§ WHAT TO PRODUCE
Within the data below, how many lines contain "camera"? Reply with the number only.

§ DATA FOR REVIEW
+ + + + +

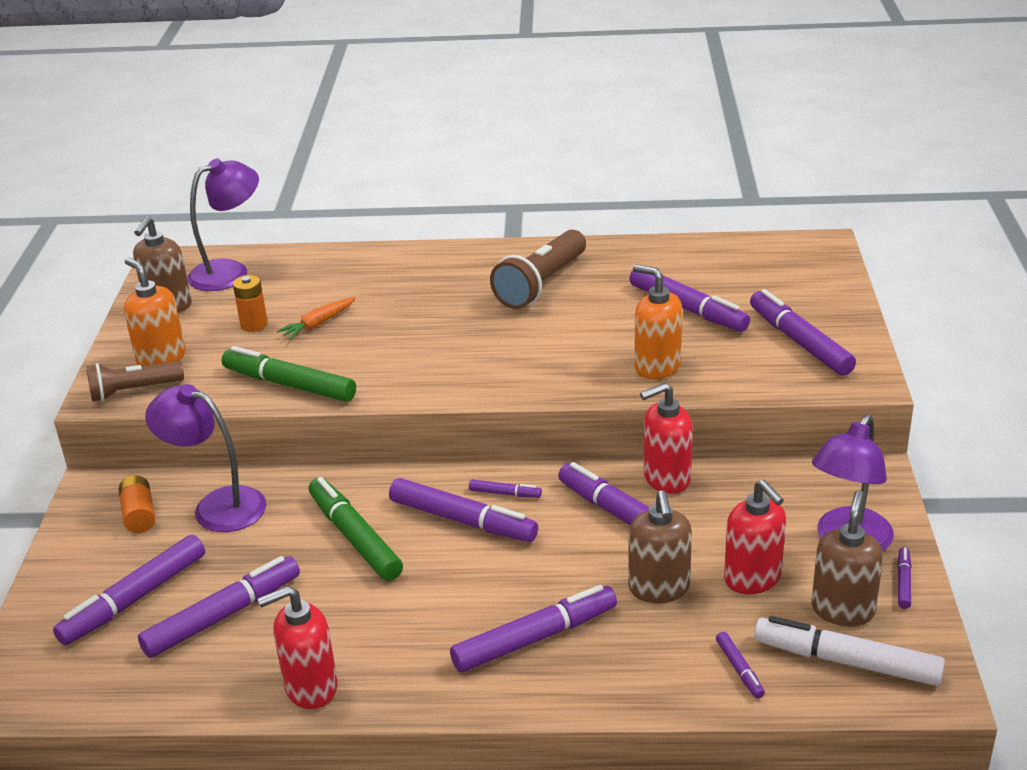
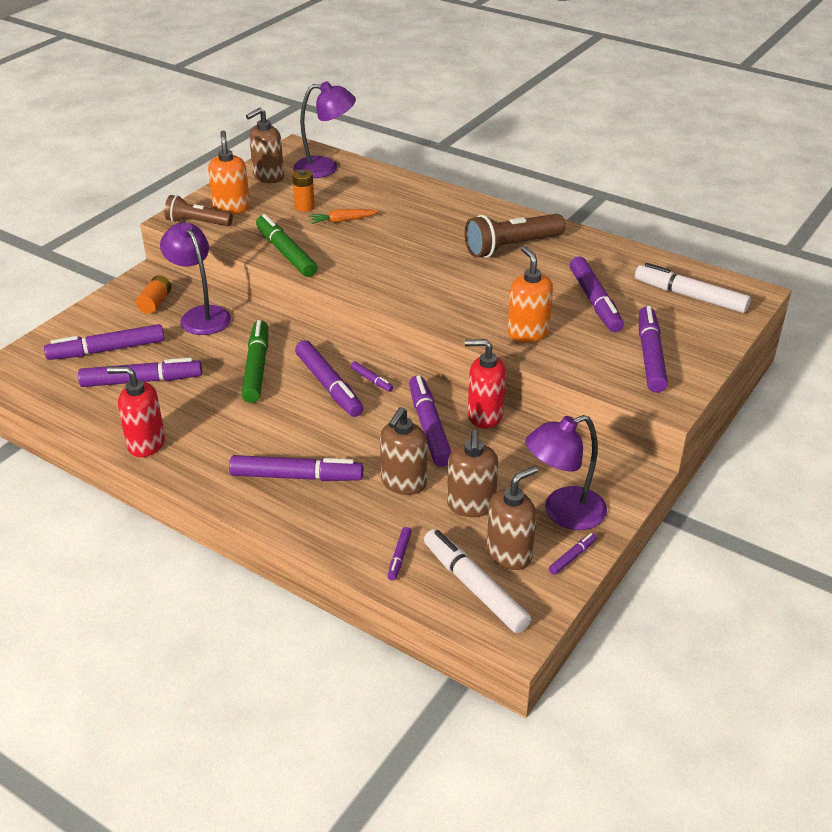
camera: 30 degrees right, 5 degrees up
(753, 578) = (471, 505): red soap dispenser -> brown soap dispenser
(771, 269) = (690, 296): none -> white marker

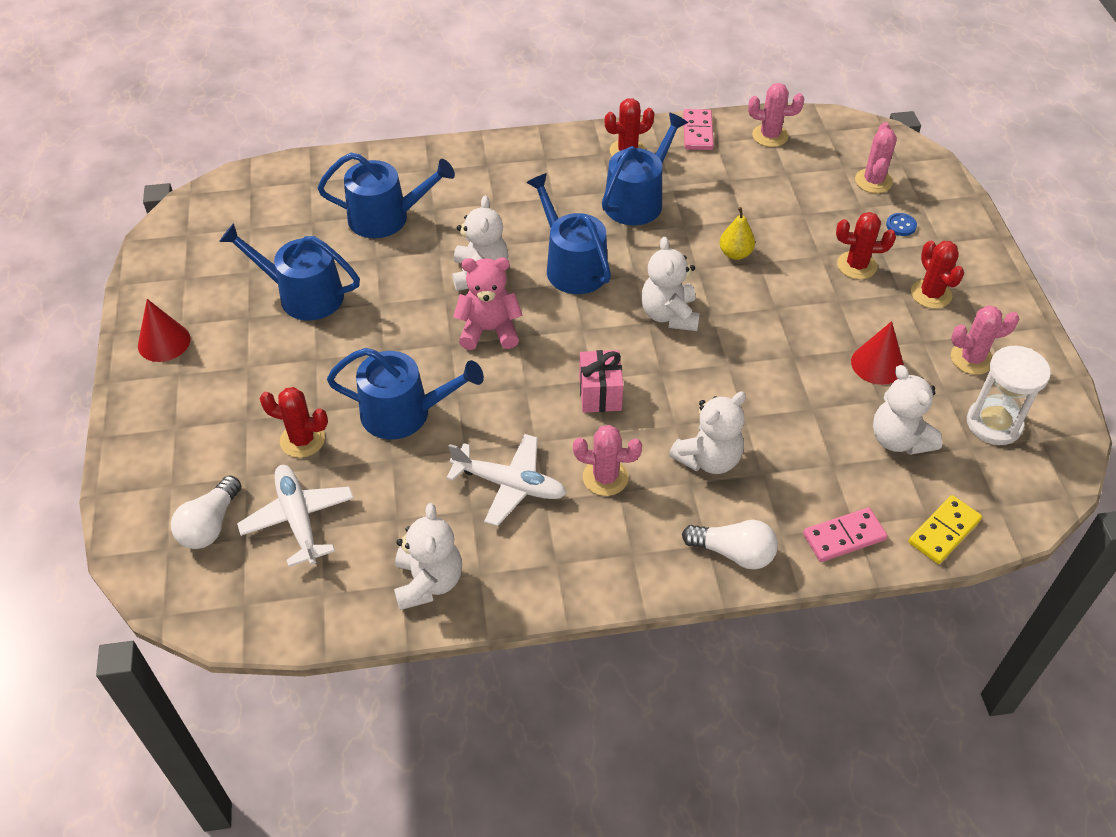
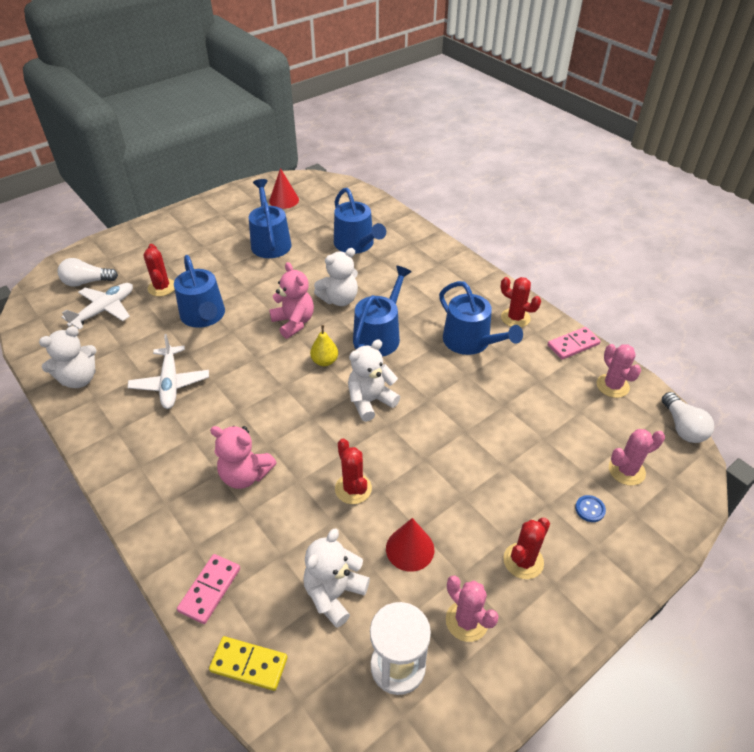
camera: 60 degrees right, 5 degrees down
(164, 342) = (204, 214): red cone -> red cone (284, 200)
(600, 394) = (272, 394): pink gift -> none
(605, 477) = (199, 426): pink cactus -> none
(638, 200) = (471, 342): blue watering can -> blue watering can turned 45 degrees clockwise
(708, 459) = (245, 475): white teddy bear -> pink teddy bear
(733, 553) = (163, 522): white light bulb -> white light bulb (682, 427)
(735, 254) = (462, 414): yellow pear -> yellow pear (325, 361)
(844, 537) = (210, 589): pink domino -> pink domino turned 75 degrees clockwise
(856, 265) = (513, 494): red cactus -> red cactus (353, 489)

+ + + + +

§ FINISHED EXERCISE
2